EXERCISE DETAILS | Could you set down the listing below exactly and omit its images?

START INFORMATION PROVIDED

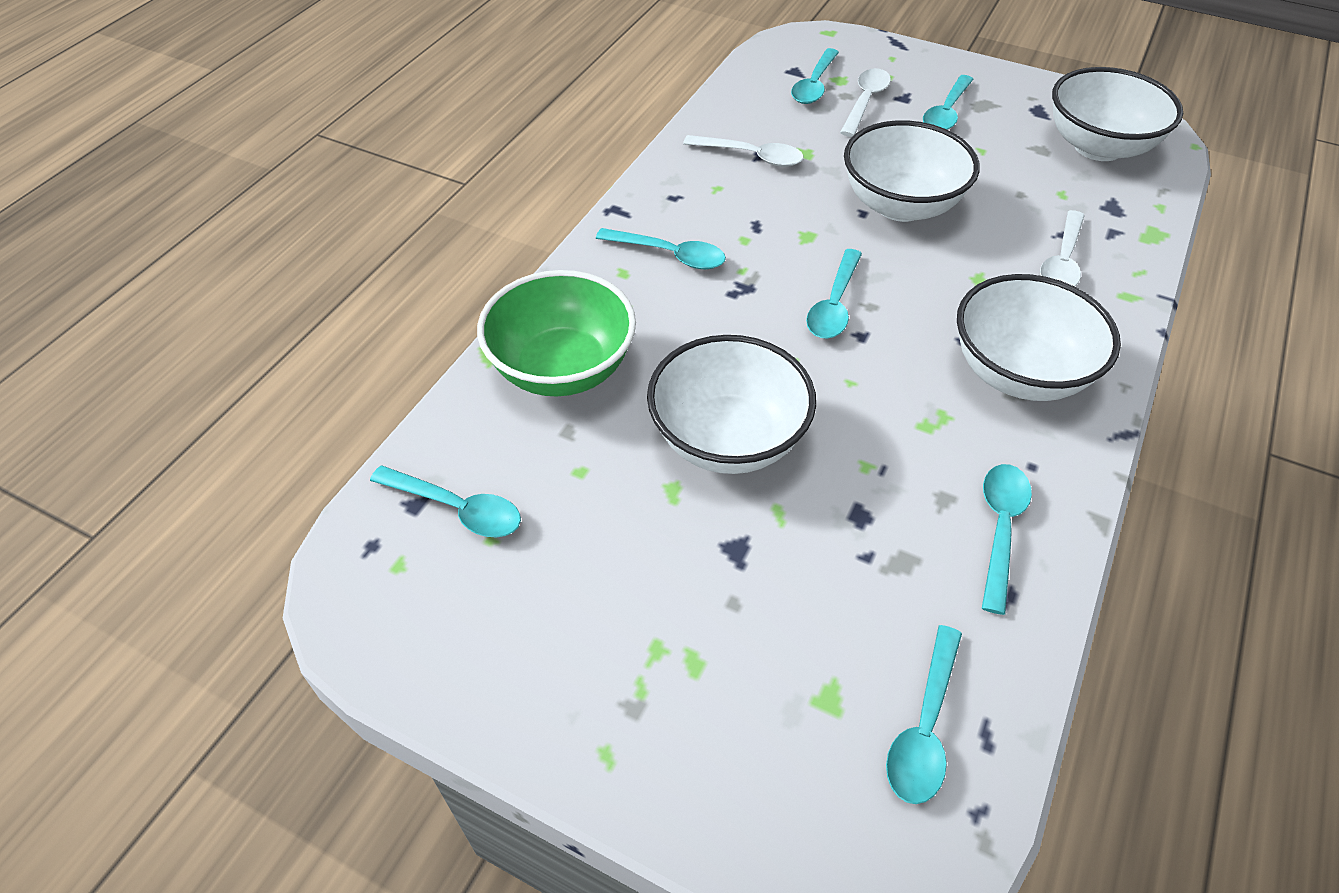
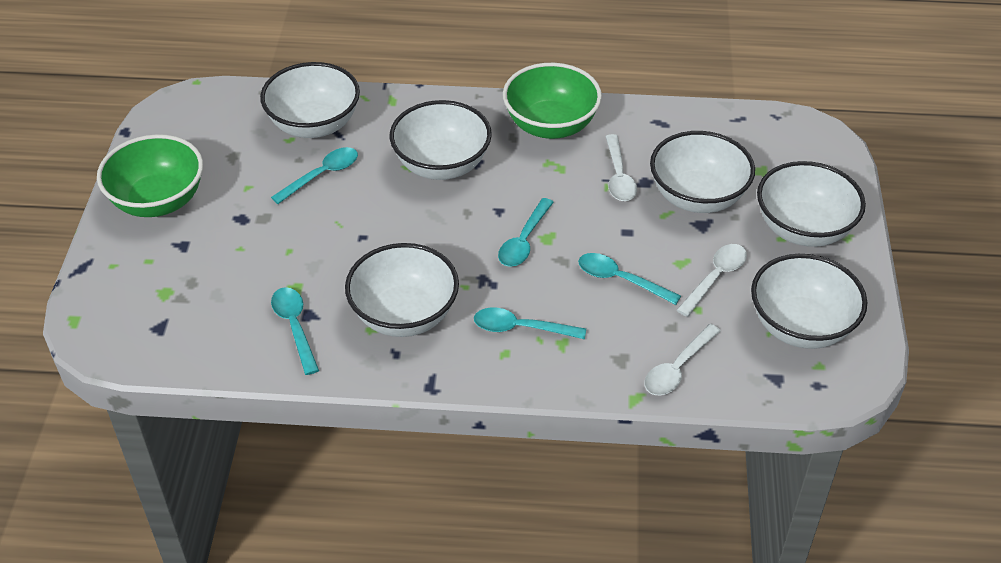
green bowl: 1 -> 2
turquoise spoon: 7 -> 5
white bowl: 4 -> 6

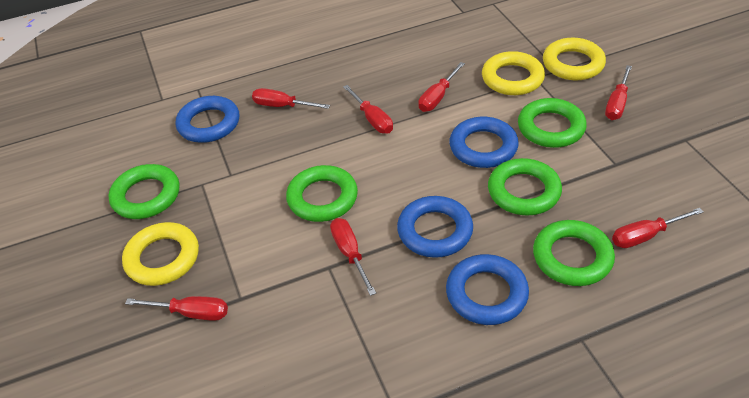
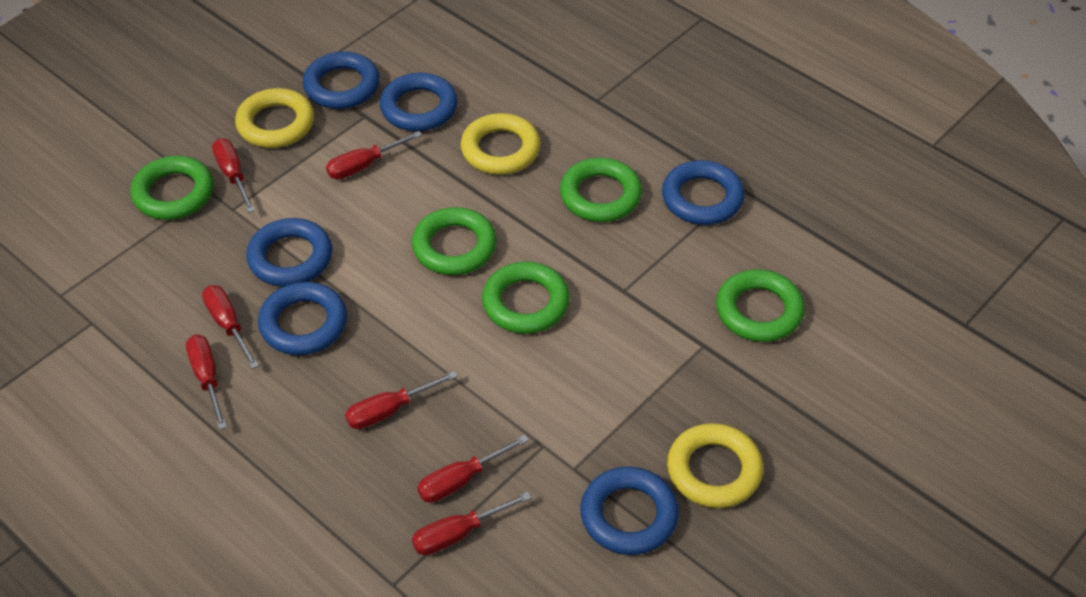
blue ring: 4 -> 6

END INFORMATION PROVIDED

EXERCISE RESULT |
green bowl: 1 -> 2
turquoise spoon: 7 -> 5
white bowl: 4 -> 6

blue ring: 4 -> 6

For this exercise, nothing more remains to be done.